Exercise goal: Throughout the listing that follows, find each line with the word "first" and copy it.

== Segment start ==

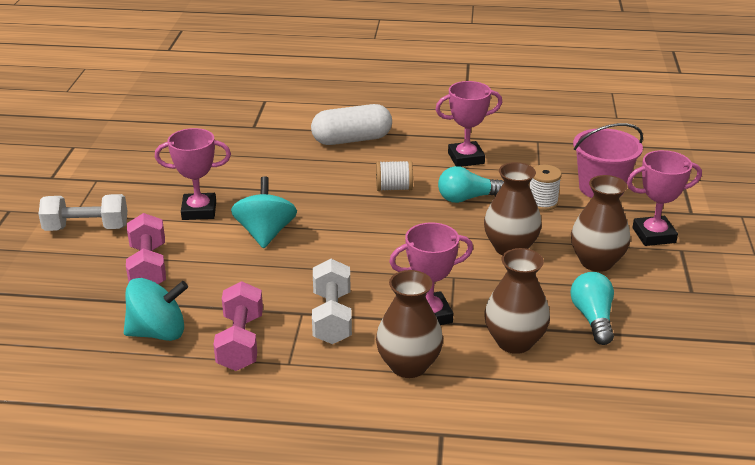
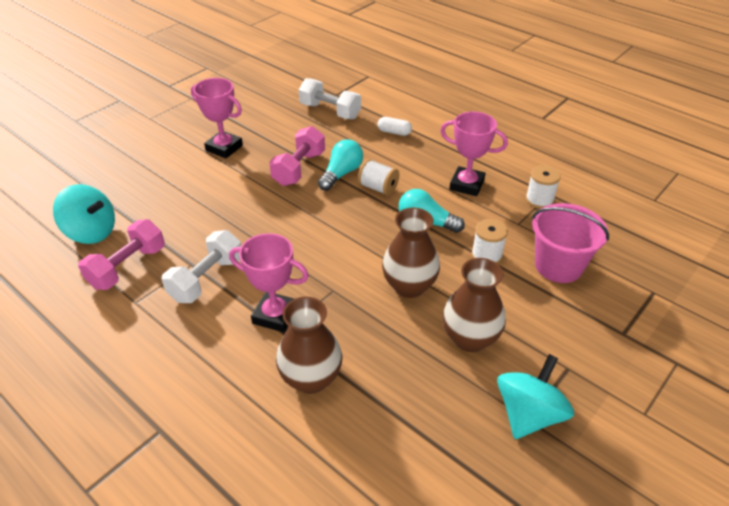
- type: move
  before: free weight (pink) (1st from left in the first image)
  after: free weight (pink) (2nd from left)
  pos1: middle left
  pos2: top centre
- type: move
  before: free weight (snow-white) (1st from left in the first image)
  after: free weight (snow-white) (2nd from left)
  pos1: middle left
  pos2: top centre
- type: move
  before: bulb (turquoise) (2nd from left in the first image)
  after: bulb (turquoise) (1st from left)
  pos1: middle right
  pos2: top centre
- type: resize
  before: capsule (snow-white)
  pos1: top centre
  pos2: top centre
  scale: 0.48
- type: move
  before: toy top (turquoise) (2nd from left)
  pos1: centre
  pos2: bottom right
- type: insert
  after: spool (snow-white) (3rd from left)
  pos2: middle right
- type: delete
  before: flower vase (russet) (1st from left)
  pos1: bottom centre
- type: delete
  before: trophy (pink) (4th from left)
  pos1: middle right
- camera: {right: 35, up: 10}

== Segment end ==
== Segment start ==

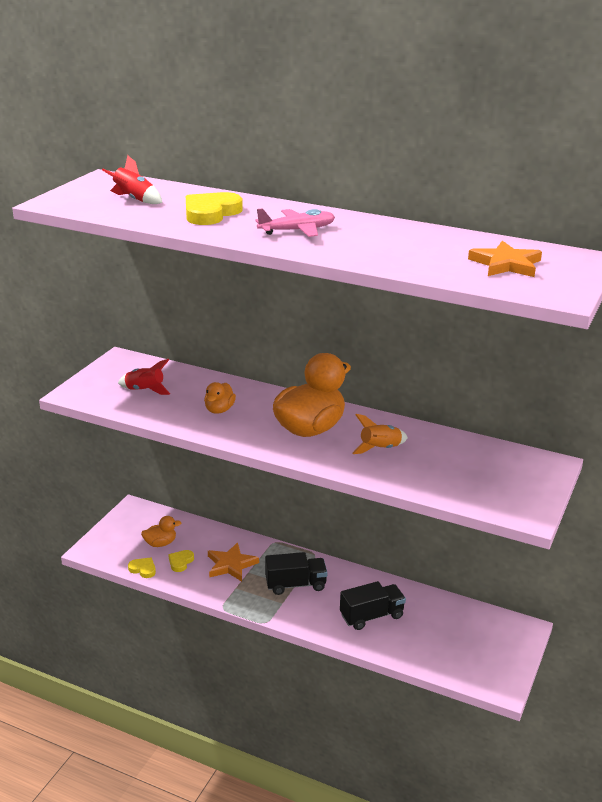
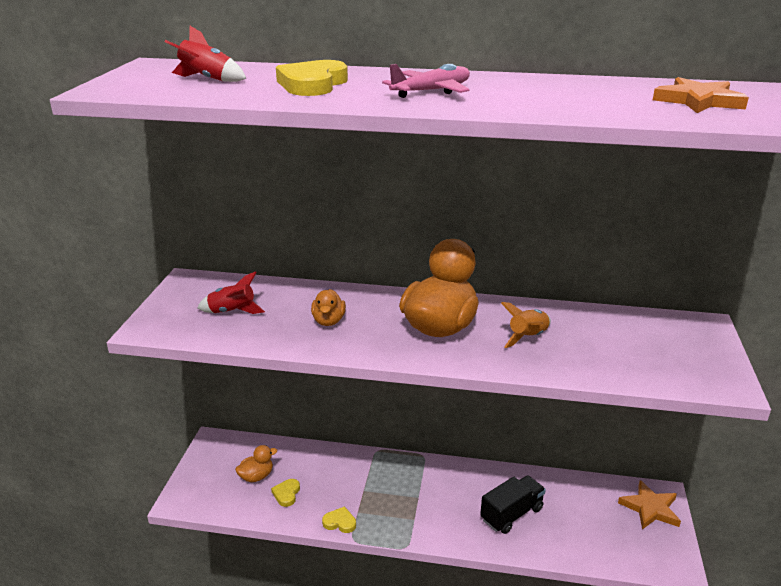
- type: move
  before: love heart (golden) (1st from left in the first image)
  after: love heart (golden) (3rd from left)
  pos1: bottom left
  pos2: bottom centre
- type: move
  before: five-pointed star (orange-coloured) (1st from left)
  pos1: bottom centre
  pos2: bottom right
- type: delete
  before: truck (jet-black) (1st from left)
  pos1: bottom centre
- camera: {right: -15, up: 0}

== Segment end ==

Completed task:
  before: free weight (pink) (1st from left in the first image)
  before: free weight (snow-white) (1st from left in the first image)
  before: bulb (turquoise) (2nd from left in the first image)
  before: love heart (golden) (1st from left in the first image)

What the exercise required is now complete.